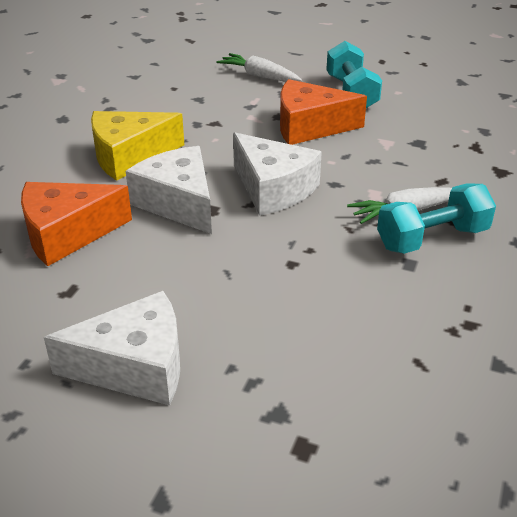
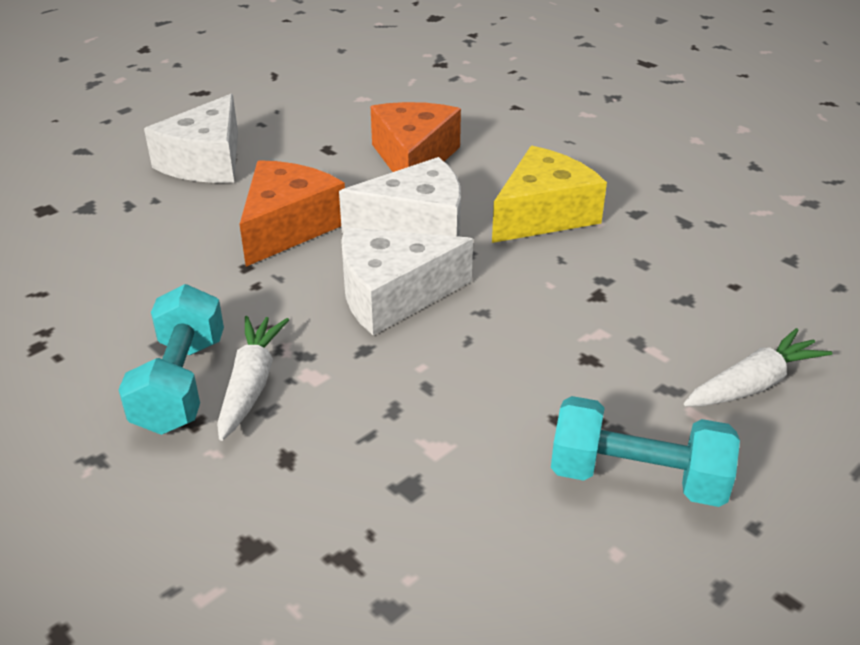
camera: 115 degrees right, 0 degrees up
(129, 156) = (543, 214): yellow cheese -> yellow cheese turned 45 degrees clockwise
(309, 127) = (535, 380): orange cheese -> orange cheese (288, 227)

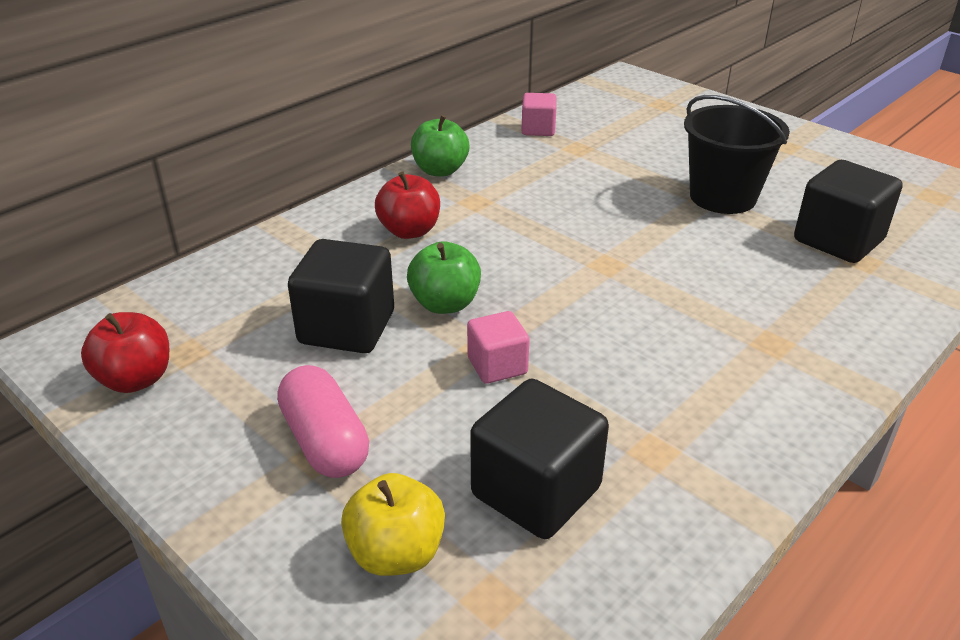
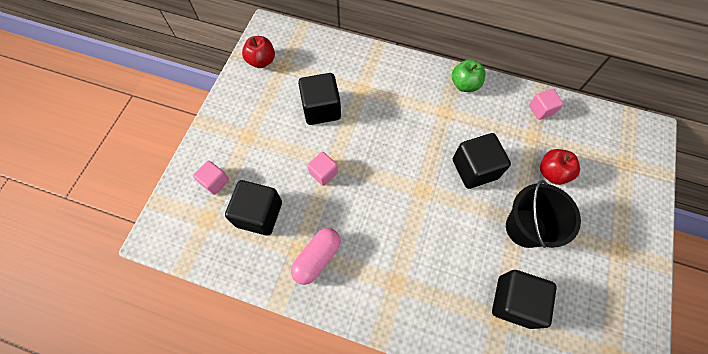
camera: 65 degrees right, 30 degrees up
(325, 441) = (256, 135): pink capsule -> pink capsule (317, 258)
(396, 553) = (215, 181): yellow apple -> pink cube
(409, 231) = (402, 97): red apple -> red apple (552, 173)
(445, 304) = (355, 136): green apple -> none
(599, 207) = (474, 169): none -> black cube

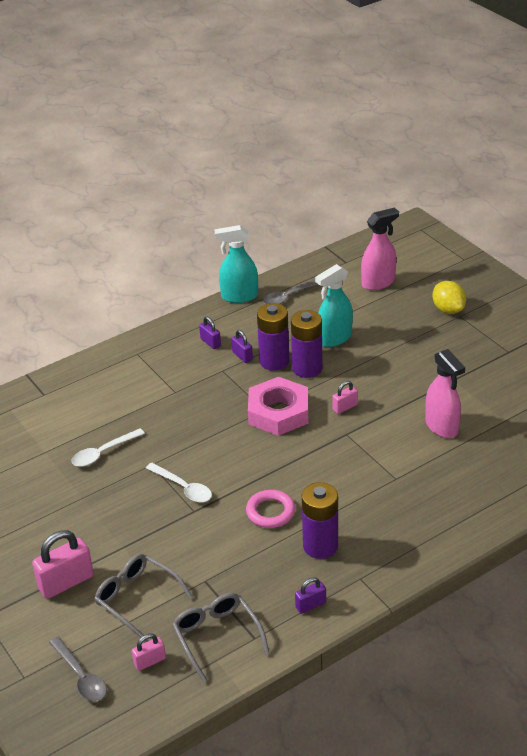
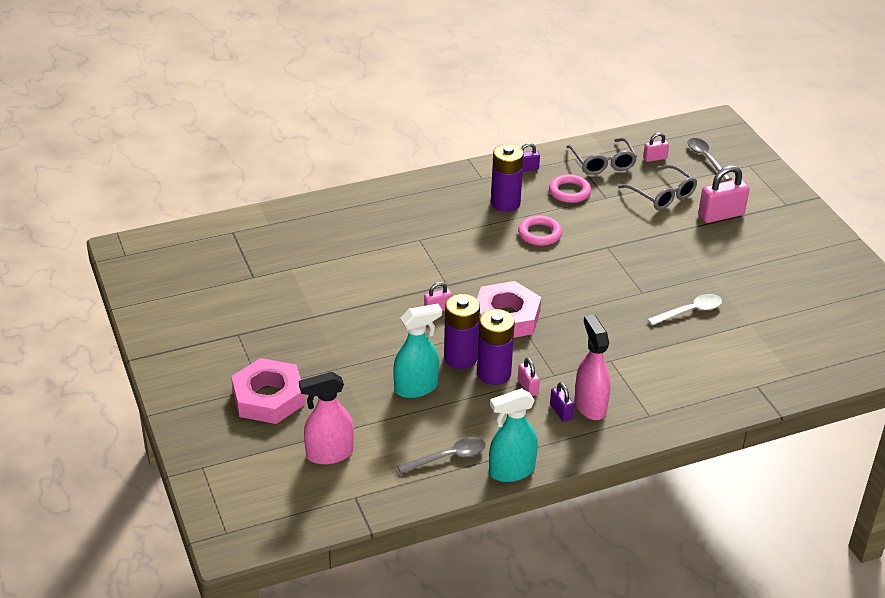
camera: 170 degrees left, 0 degrees up
(183, 488) = (614, 266): white spoon -> none
(239, 296) = (511, 471): turquoise spray bottle -> turquoise spray bottle turned 150 degrees clockwise
(242, 356) = (528, 387): purple padlock -> pink padlock
(249, 579) = (569, 192): none -> pink ring
(442, 427) = (353, 273): pink spray bottle -> pink spray bottle (590, 405)
(448, 309) = (268, 397): yellow lemon -> pink nut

────────────────

** How to complete this task **
Only the number should be given: how many lines in the entries above contain the string "pink"?

** Answer to the problem **
6